Return every line from the records below that has the word "blue".
BEGIN Data supplied
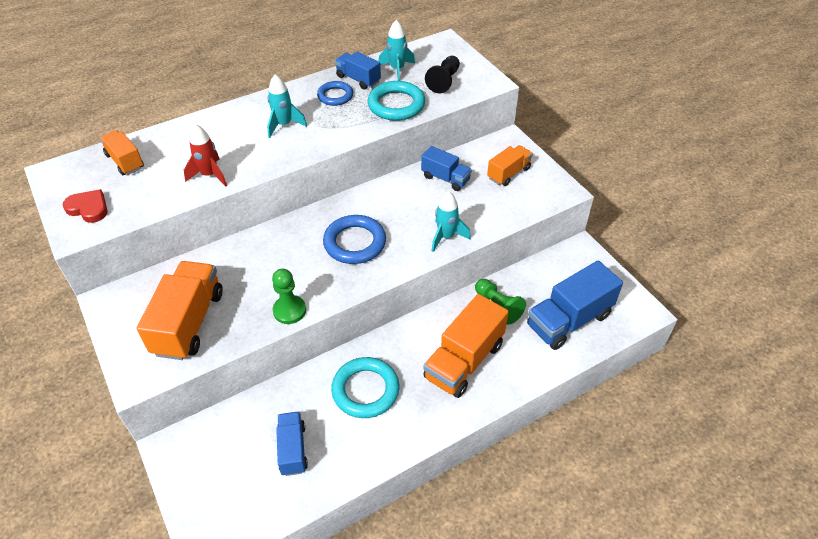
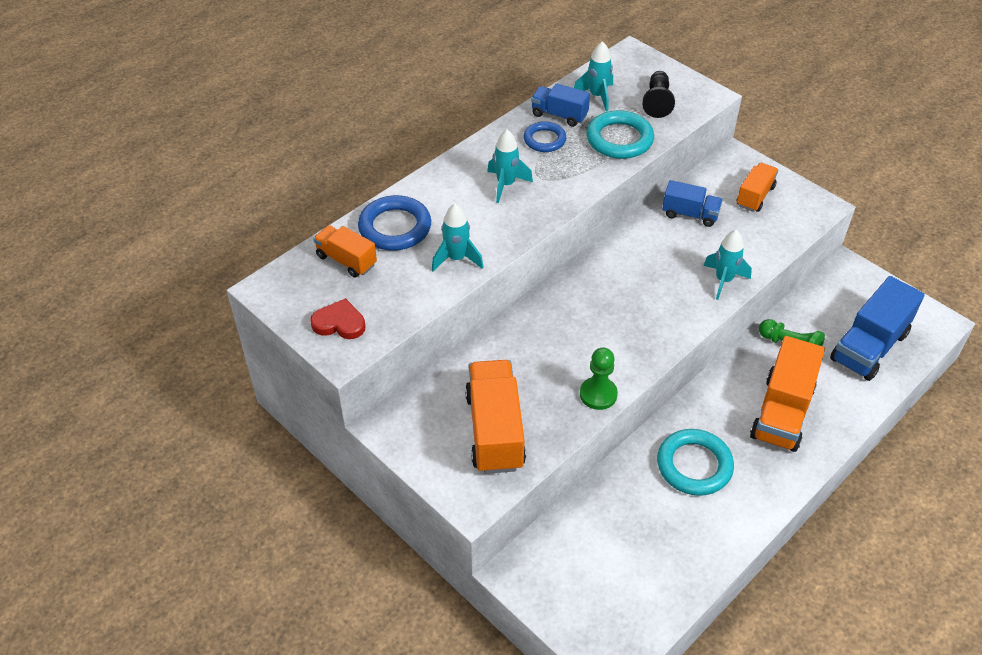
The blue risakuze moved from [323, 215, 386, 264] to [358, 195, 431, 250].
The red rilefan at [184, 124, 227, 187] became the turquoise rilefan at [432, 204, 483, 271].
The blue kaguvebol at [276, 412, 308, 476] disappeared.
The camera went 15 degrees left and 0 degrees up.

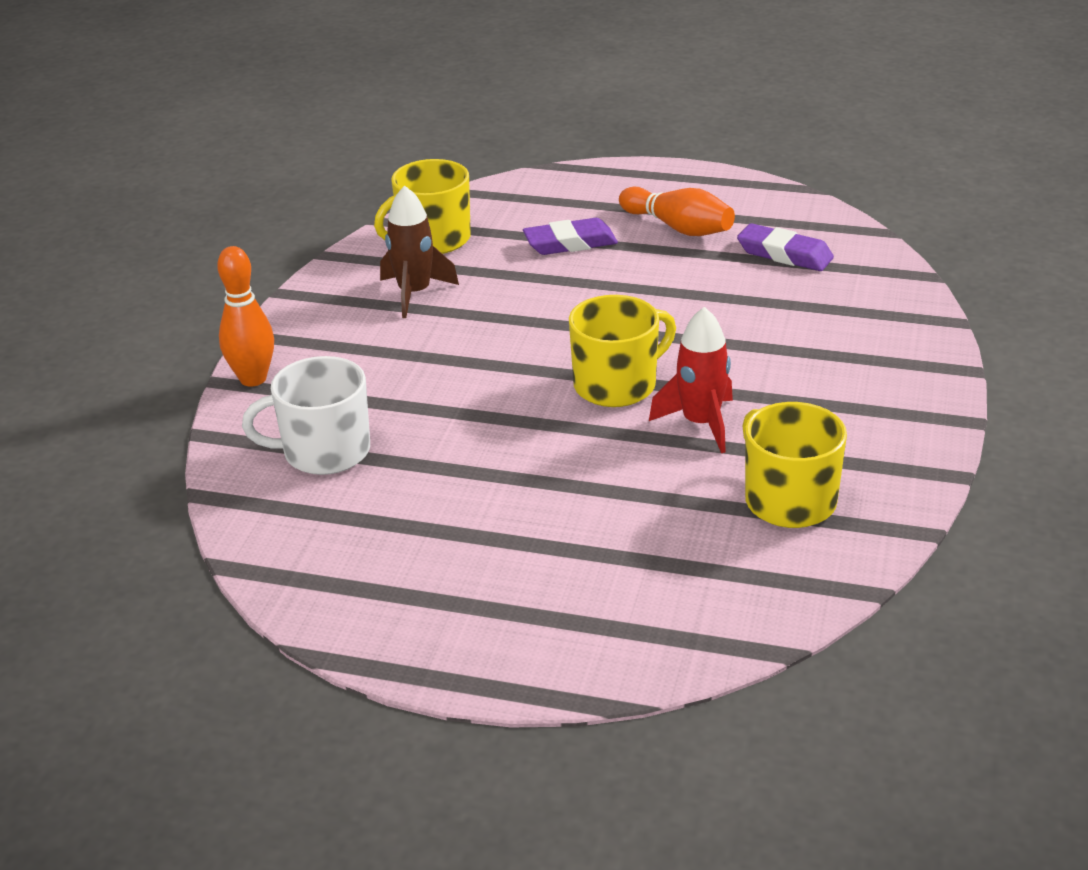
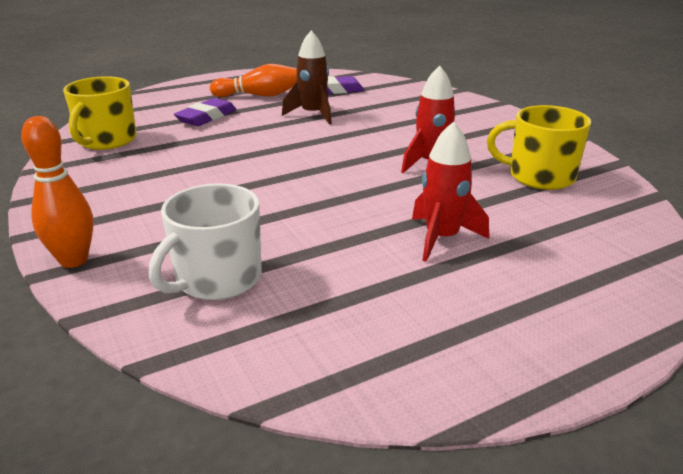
The brown rilefan moved from [380, 185, 459, 318] to [282, 31, 332, 125].
The red rilefan at [412, 121, 489, 262] appeared.
The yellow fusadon at [569, 295, 676, 407] disappeared.
The camera went 45 degrees left and 5 degrees down.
END Data supplied
→ **Solved exercise**:
The blue risakuze moved from [323, 215, 386, 264] to [358, 195, 431, 250].
The blue kaguvebol at [276, 412, 308, 476] disappeared.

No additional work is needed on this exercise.